What the exercise asks:
Within the lines below, the span from the line with "red brick B5:B6" to the line with "brown brick E7:E8", both ends included, is to be reproduced exactly, with pictures omitted.

Data entries:
=== Section Start ===
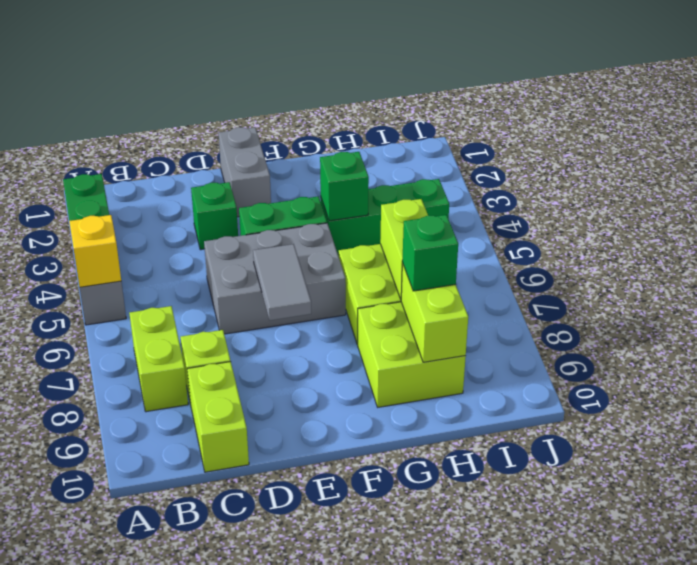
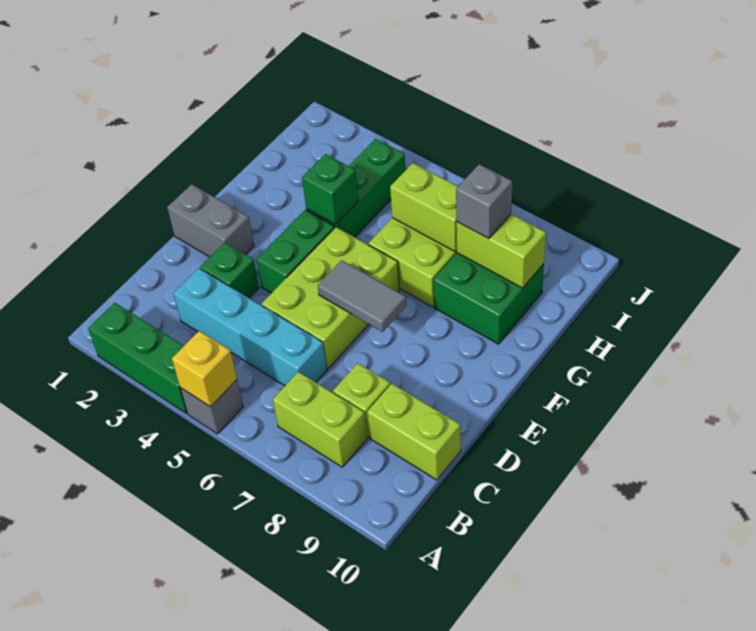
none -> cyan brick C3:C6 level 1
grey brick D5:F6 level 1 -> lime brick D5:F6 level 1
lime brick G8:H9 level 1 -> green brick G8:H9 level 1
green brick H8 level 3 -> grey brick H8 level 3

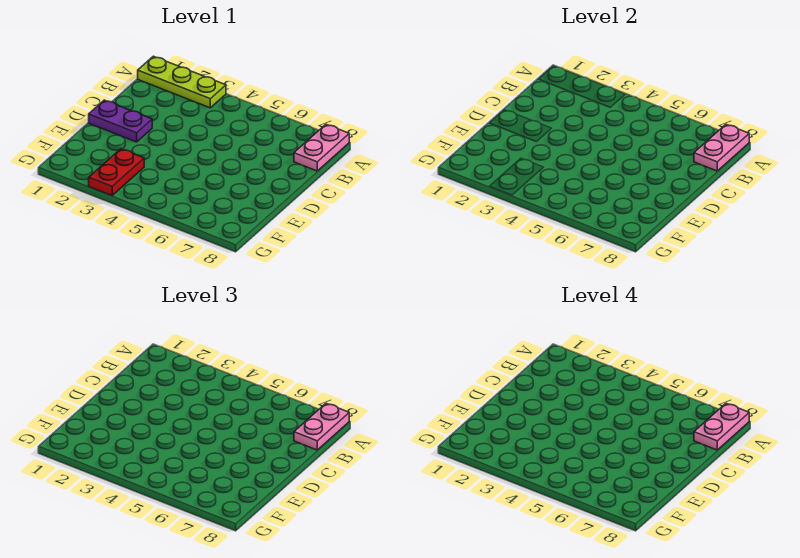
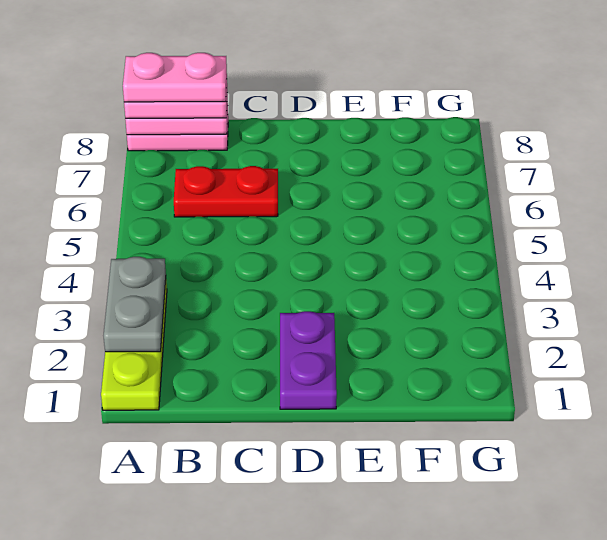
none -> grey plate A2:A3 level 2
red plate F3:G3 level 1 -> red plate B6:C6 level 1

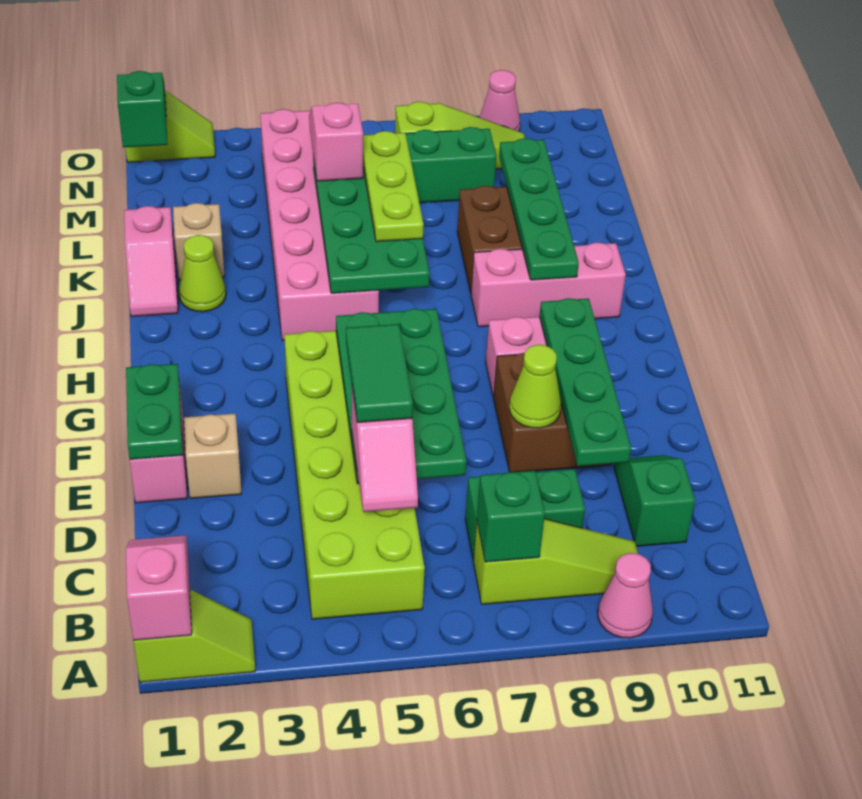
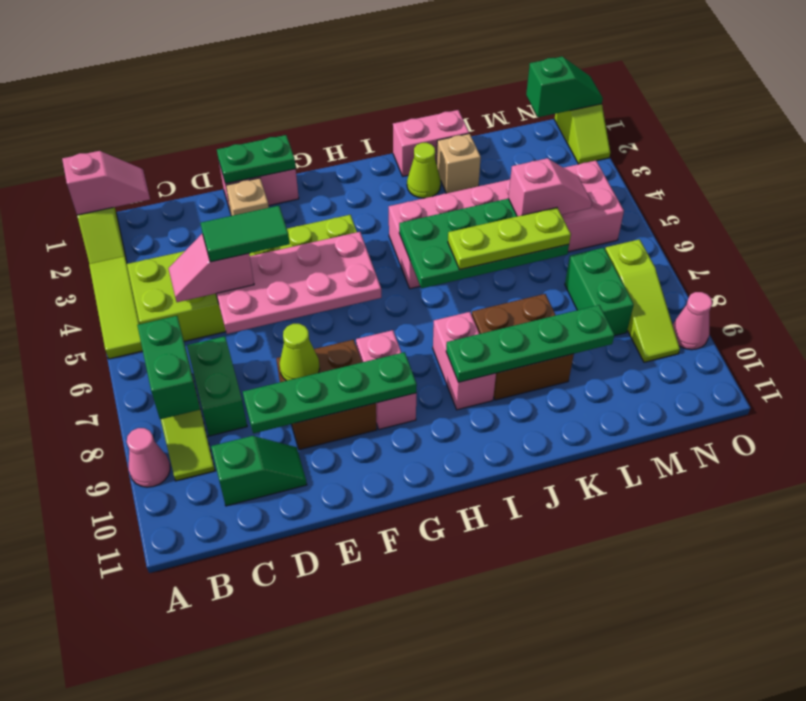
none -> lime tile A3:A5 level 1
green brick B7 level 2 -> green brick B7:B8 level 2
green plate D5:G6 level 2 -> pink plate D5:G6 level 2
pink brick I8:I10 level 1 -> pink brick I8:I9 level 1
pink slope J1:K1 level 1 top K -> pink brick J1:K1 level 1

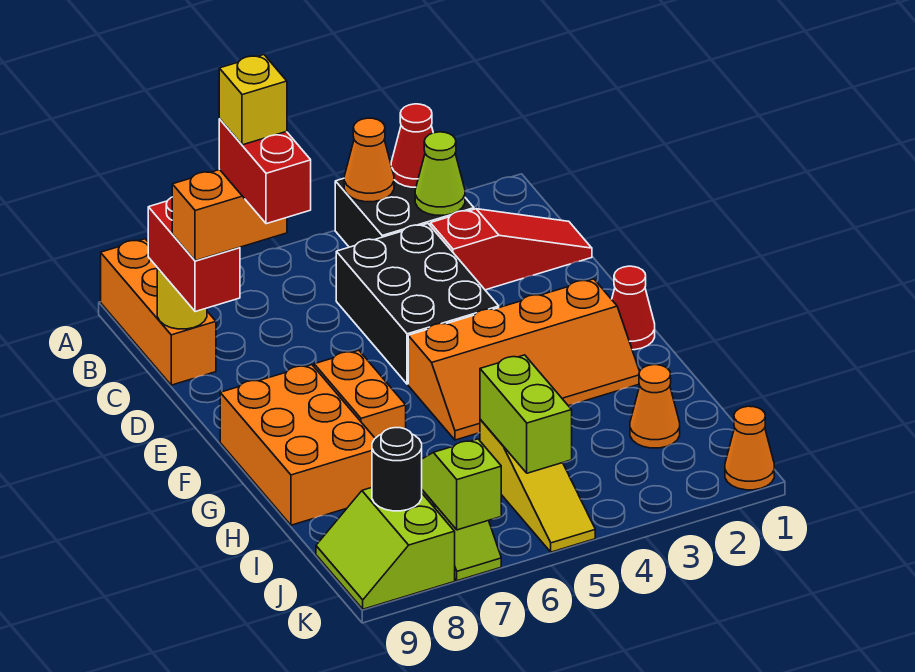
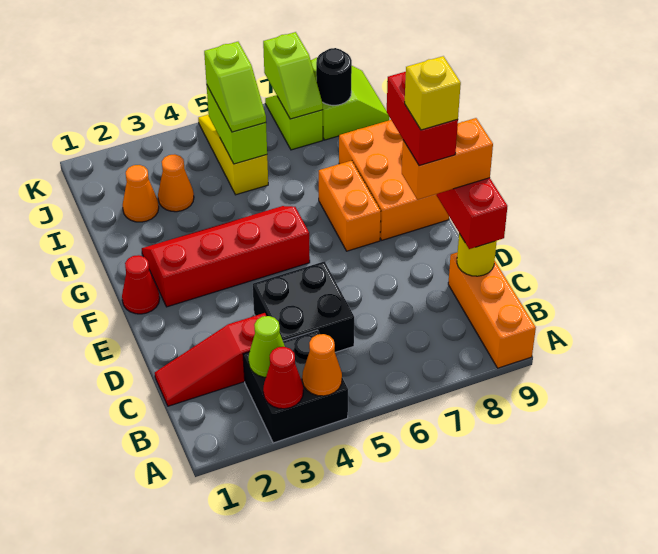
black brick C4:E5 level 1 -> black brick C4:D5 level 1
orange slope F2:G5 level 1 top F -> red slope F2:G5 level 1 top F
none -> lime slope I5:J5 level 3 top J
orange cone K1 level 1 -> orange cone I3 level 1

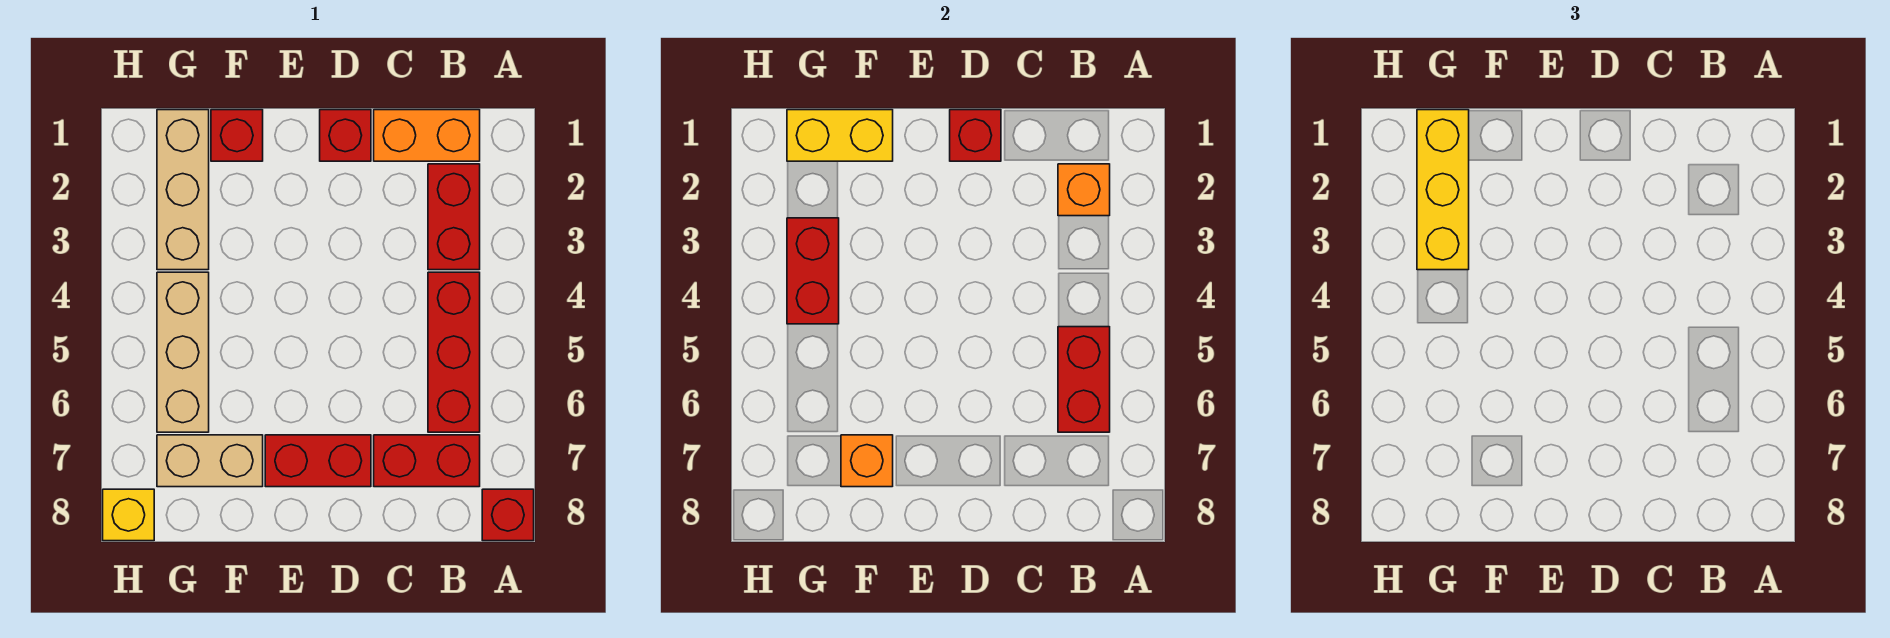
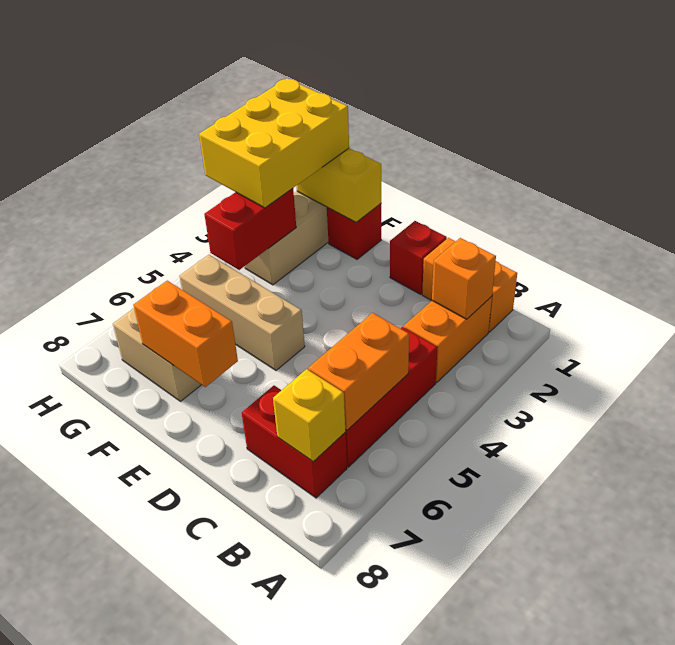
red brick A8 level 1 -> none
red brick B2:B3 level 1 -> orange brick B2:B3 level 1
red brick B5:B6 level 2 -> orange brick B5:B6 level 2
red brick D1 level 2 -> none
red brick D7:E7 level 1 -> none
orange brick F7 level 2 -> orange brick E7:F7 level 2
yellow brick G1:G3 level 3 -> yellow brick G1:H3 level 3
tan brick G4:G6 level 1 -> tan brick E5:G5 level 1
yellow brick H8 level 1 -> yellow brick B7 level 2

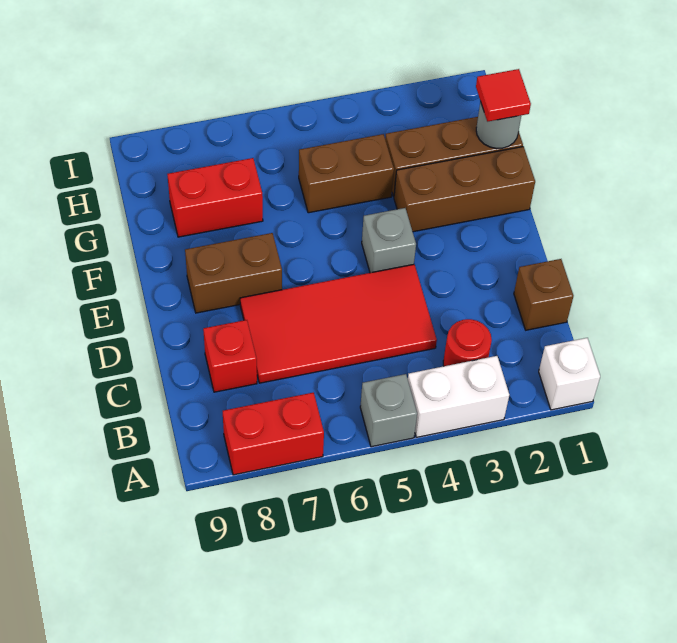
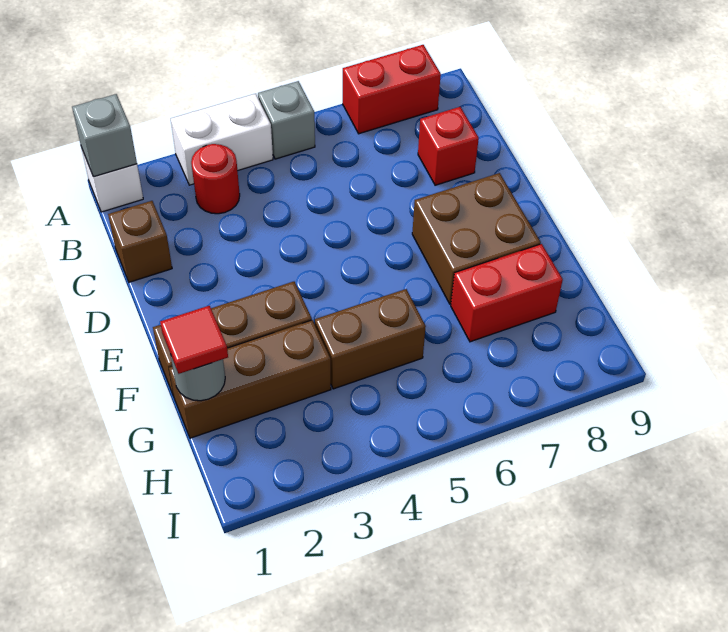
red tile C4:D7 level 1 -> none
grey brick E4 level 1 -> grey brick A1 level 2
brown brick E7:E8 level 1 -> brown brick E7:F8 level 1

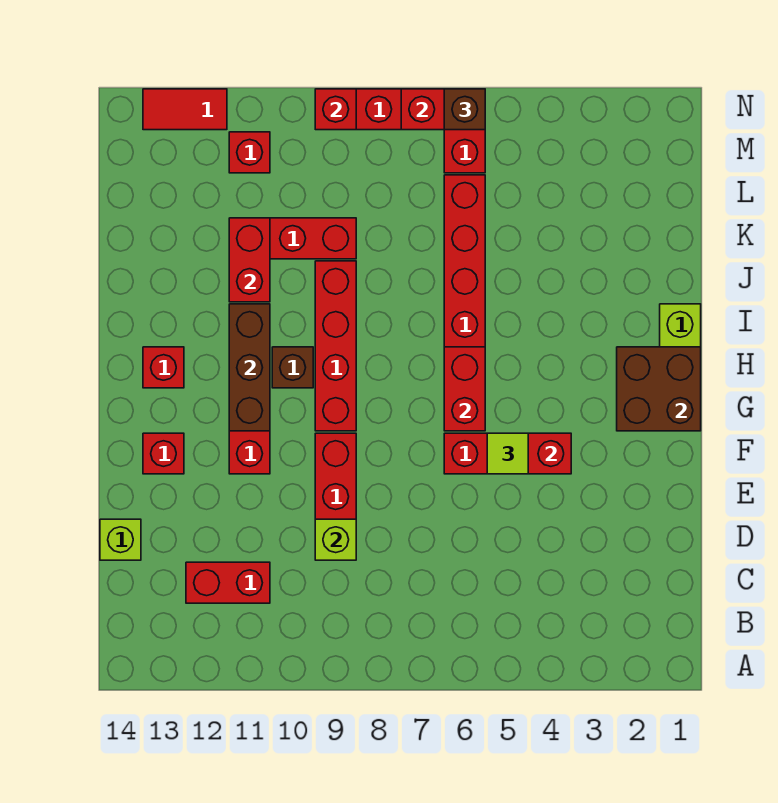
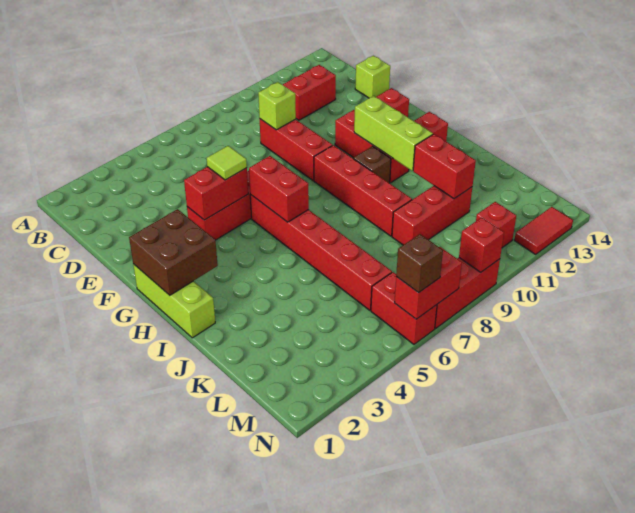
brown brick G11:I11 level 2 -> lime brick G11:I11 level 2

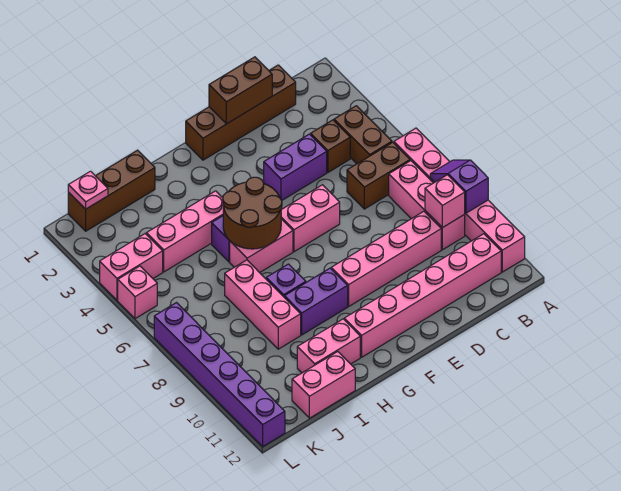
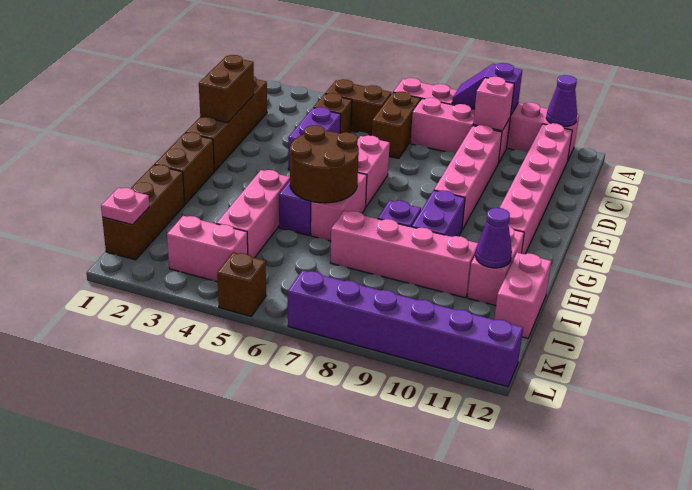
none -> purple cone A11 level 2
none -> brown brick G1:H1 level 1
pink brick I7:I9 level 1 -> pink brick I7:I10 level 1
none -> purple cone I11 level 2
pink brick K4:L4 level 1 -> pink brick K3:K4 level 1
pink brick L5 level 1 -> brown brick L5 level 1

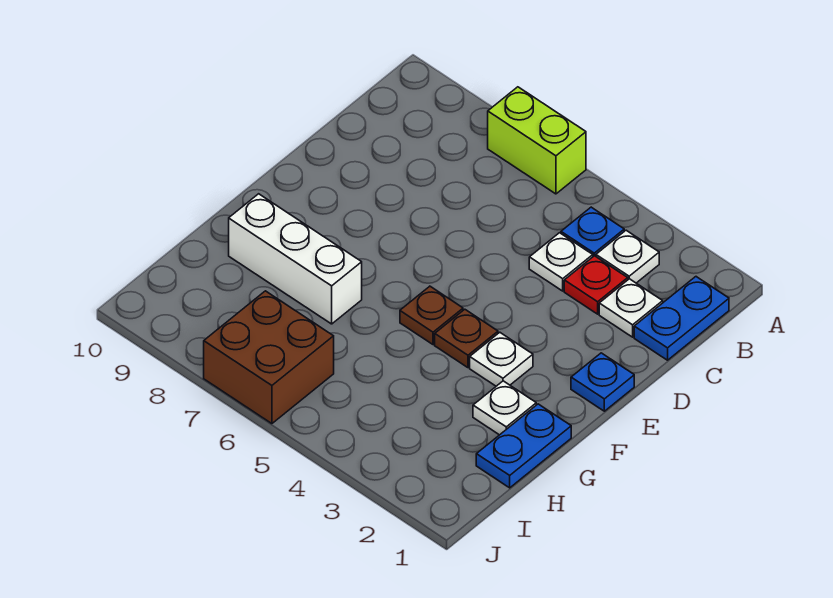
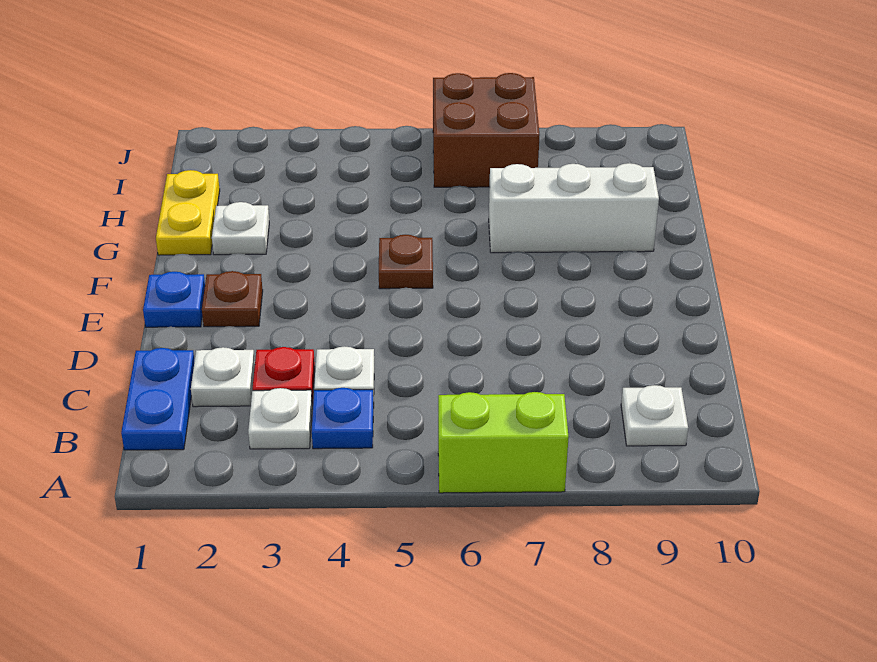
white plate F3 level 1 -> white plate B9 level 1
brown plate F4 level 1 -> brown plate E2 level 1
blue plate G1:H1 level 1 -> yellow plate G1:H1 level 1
=== Section End ===
Solution to this problem:
red brick B5:B6 level 2 -> orange brick B5:B6 level 2
red brick D1 level 2 -> none
red brick D7:E7 level 1 -> none
orange brick F7 level 2 -> orange brick E7:F7 level 2
yellow brick G1:G3 level 3 -> yellow brick G1:H3 level 3
tan brick G4:G6 level 1 -> tan brick E5:G5 level 1
yellow brick H8 level 1 -> yellow brick B7 level 2

red tile C4:D7 level 1 -> none
grey brick E4 level 1 -> grey brick A1 level 2
brown brick E7:E8 level 1 -> brown brick E7:F8 level 1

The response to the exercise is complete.